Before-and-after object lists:
☆ ☆ ☆ ☆

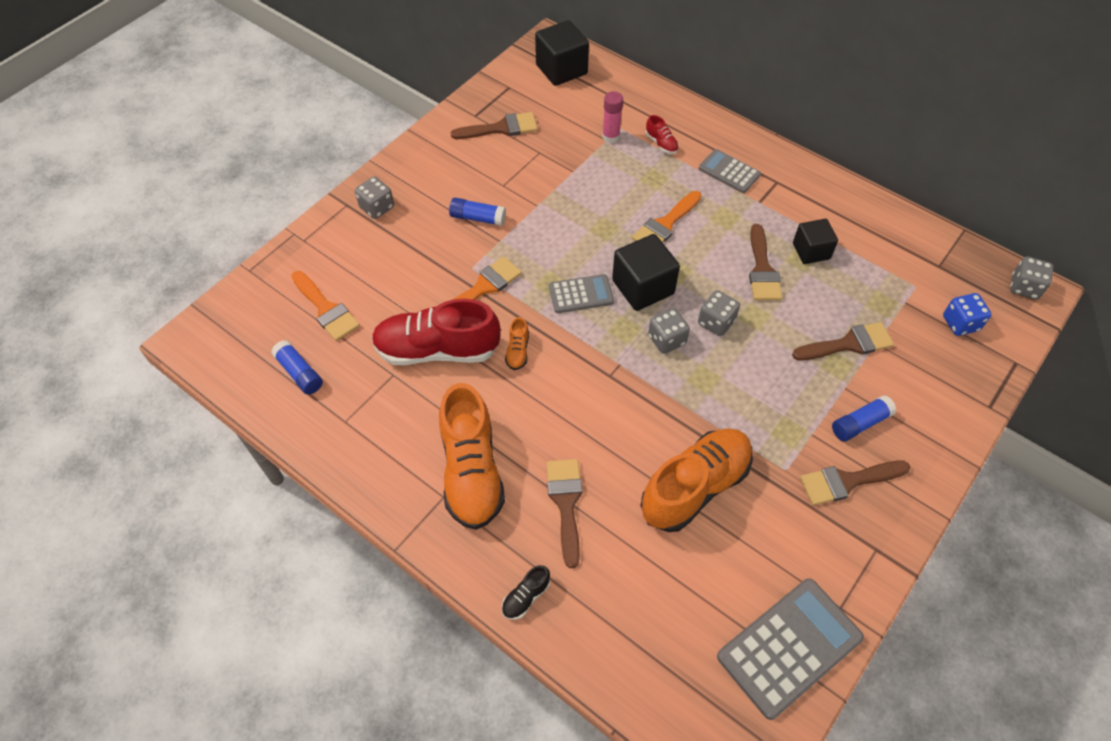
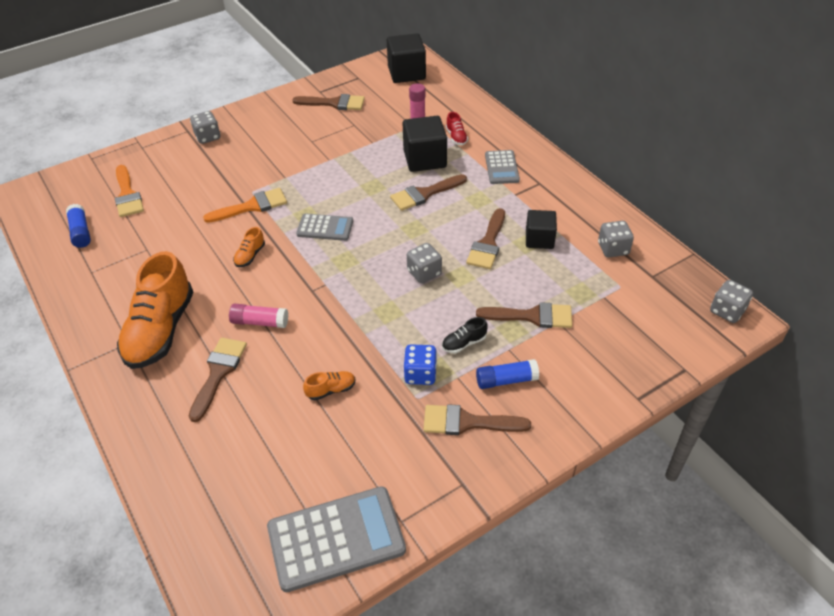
camera: 20 degrees right, 10 degrees down
(437, 350) = (190, 240): red shoe -> none
(478, 218) = (278, 159): blue glue stick -> none
(526, 597) = (143, 432): black shoe -> black shoe (464, 343)
(575, 429) = (260, 322): none -> pink glue stick
(643, 287) = (378, 234): black cube -> black cube (425, 159)
(665, 224) = (424, 194): orange brush -> brown brush
(666, 340) = (374, 276): grey dice -> grey dice (613, 249)
(695, 487) = (331, 390): orange shoe -> orange shoe, size x0.41
(729, 172) = (501, 168): grey calculator -> grey calculator turned 150 degrees counterclockwise
(960, 323) = (647, 325): blue dice -> blue dice (420, 374)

☆ ☆ ☆ ☆

Each line in the data that holds the string "stick" should be found and copied.

> RESULT OF THE TASK:
(478, 218) = (278, 159): blue glue stick -> none
(575, 429) = (260, 322): none -> pink glue stick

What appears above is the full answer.